● **PROMPT**:
Locate the line that contains "Mask stroma. Wrap". Copy it and every following line through the end of the records, exactly, and include nothing else.

● **RECORDS**:
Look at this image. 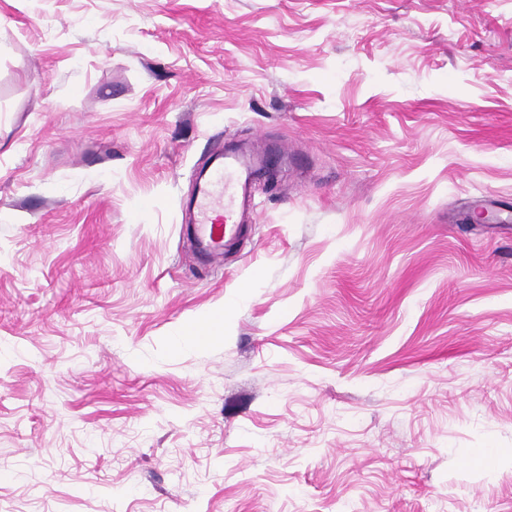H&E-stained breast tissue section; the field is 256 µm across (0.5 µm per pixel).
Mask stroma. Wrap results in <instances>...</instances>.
I'll use <instances>...</instances> for the list:
<instances>
[{
	"label": "stroma",
	"instance_id": "1",
	"mask_svg": "<svg viewBox=\"0 0 512 512\" xmlns=\"http://www.w3.org/2000/svg\"><path fill=\"white\" fill-rule=\"evenodd\" d=\"M0 512H512V0H0ZM209 170L196 197L195 224H190L188 231L212 258L223 253L224 239H233L238 228L232 224L238 178L231 162L224 165L223 160H218ZM224 329L223 311L215 313L208 318L190 324L182 333V340L188 345L208 344L222 335Z\"/></svg>",
	"mask_w": 512,
	"mask_h": 512
}]
</instances>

● **OUTPUT**:
Mask stroma. Wrap results in <instances>...</instances>.
I'll use <instances>...</instances> for the list:
<instances>
[{
	"label": "stroma",
	"instance_id": "1",
	"mask_svg": "<svg viewBox=\"0 0 512 512\" xmlns=\"http://www.w3.org/2000/svg\"><path fill=\"white\" fill-rule=\"evenodd\" d=\"M0 512H512V0H0ZM209 170L196 197L195 224H190L188 231L212 258L223 253L224 239H233L238 228L232 224L238 178L231 162L224 165L223 160H218ZM224 329L223 311L215 313L208 318L190 324L182 333V340L188 345L208 344L222 335Z\"/></svg>",
	"mask_w": 512,
	"mask_h": 512
}]
</instances>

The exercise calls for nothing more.